Collect every line of the LilyPond source below that contains the string "markup", treating uppercase and lowercase as distinct.

◆ ◆ ◆ ◆ ◆

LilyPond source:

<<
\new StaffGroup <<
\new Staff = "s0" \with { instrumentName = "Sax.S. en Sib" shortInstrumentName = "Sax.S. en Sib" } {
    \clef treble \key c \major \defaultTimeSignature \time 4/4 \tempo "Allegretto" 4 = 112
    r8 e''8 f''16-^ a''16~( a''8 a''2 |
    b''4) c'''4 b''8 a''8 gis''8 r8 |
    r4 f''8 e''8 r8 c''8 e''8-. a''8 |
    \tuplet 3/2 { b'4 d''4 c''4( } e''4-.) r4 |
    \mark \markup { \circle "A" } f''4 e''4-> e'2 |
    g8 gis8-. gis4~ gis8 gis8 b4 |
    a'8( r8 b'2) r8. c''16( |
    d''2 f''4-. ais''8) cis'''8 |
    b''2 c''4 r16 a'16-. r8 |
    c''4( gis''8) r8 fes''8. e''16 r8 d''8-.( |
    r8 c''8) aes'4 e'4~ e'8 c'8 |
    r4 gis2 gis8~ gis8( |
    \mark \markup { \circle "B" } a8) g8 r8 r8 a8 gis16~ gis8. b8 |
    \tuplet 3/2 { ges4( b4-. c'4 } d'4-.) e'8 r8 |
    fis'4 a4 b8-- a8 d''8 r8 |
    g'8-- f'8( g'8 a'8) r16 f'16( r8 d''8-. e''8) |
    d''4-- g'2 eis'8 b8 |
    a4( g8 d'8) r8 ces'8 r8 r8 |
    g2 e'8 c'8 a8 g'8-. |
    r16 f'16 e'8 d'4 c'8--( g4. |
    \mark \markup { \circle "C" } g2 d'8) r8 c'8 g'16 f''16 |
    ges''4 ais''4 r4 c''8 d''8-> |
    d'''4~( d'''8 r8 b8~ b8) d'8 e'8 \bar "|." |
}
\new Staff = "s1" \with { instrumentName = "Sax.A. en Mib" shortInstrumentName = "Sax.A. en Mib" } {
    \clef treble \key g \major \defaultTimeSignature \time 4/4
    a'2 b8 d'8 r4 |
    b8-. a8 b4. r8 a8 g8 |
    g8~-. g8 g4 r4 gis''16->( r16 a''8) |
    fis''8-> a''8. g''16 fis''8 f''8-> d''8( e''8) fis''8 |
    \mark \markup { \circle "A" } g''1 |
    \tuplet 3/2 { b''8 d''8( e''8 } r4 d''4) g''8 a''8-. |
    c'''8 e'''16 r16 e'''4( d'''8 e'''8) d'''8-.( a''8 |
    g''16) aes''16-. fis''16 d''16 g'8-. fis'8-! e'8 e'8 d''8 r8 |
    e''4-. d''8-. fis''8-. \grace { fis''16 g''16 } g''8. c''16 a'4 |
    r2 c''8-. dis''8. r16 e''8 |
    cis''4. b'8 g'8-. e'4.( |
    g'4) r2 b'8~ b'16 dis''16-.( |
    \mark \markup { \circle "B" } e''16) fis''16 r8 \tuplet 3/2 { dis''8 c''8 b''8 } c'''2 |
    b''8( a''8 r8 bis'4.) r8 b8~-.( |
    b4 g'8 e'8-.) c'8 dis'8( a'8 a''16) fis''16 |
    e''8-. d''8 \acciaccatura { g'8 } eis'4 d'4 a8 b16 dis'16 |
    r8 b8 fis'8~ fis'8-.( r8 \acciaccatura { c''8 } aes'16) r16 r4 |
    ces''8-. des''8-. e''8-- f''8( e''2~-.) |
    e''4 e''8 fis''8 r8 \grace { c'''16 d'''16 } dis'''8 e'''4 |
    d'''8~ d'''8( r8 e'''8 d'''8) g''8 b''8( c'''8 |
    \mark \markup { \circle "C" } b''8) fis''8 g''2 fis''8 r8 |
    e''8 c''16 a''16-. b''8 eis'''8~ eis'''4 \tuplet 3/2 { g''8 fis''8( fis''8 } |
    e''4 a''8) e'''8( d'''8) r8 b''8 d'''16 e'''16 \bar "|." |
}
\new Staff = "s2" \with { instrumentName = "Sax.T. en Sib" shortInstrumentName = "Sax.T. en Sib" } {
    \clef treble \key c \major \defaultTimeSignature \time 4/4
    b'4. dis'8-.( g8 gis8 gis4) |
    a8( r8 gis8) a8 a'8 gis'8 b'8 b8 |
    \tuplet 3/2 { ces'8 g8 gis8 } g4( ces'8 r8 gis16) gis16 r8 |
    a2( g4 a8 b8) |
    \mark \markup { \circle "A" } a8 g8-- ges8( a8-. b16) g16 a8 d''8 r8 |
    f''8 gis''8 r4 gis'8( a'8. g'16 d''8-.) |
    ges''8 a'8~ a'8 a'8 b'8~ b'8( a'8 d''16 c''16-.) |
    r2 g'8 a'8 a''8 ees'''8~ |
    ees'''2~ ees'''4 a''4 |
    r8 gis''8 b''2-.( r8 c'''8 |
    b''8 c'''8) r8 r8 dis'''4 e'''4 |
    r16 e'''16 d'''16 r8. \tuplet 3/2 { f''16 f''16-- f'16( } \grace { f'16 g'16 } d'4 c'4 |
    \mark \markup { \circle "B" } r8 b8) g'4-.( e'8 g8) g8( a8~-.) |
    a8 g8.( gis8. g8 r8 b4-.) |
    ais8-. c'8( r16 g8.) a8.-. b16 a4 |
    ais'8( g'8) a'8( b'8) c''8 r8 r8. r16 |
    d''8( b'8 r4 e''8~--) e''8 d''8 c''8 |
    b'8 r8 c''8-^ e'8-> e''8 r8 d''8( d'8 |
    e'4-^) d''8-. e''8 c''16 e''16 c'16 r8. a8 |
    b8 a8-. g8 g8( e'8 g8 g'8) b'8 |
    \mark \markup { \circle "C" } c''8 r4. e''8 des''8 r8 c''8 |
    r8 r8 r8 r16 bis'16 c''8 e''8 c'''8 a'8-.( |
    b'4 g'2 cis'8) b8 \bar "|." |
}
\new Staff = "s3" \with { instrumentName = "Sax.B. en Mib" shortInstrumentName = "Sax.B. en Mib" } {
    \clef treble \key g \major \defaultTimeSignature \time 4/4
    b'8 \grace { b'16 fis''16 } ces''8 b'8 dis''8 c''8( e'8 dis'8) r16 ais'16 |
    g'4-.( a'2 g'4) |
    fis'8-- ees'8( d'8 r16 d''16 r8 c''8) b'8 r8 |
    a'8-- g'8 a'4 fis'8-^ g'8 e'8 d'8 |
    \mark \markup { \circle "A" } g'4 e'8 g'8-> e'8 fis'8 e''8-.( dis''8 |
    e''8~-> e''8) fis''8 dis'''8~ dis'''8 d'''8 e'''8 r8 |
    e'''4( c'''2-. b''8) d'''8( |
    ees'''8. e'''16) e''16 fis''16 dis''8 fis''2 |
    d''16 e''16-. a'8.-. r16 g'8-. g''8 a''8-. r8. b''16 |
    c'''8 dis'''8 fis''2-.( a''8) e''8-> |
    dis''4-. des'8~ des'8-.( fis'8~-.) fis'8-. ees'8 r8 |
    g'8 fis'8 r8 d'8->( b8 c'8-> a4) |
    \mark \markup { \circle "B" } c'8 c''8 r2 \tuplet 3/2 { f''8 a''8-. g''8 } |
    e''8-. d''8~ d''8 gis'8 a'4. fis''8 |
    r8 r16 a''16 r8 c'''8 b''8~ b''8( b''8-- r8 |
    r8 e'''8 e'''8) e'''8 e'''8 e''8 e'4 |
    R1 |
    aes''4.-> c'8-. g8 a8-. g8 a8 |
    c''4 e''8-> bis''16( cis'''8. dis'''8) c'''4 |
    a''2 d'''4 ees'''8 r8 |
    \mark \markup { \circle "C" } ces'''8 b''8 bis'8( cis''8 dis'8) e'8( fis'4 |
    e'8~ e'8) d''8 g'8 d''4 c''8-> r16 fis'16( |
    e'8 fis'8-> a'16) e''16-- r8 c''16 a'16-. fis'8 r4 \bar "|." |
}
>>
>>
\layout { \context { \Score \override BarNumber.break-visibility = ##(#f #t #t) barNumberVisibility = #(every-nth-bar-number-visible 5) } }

◆ ◆ ◆ ◆ ◆

Expected output:
    \mark \markup { \circle "A" } f''4 e''4-> e'2 |
    \mark \markup { \circle "B" } a8) g8 r8 r8 a8 gis16~ gis8. b8 |
    \mark \markup { \circle "C" } g2 d'8) r8 c'8 g'16 f''16 |
    \mark \markup { \circle "A" } g''1 |
    \mark \markup { \circle "B" } e''16) fis''16 r8 \tuplet 3/2 { dis''8 c''8 b''8 } c'''2 |
    \mark \markup { \circle "C" } b''8) fis''8 g''2 fis''8 r8 |
    \mark \markup { \circle "A" } a8 g8-- ges8( a8-. b16) g16 a8 d''8 r8 |
    \mark \markup { \circle "B" } r8 b8) g'4-.( e'8 g8) g8( a8~-.) |
    \mark \markup { \circle "C" } c''8 r4. e''8 des''8 r8 c''8 |
    \mark \markup { \circle "A" } g'4 e'8 g'8-> e'8 fis'8 e''8-.( dis''8 |
    \mark \markup { \circle "B" } c'8 c''8 r2 \tuplet 3/2 { f''8 a''8-. g''8 } |
    \mark \markup { \circle "C" } ces'''8 b''8 bis'8( cis''8 dis'8) e'8( fis'4 |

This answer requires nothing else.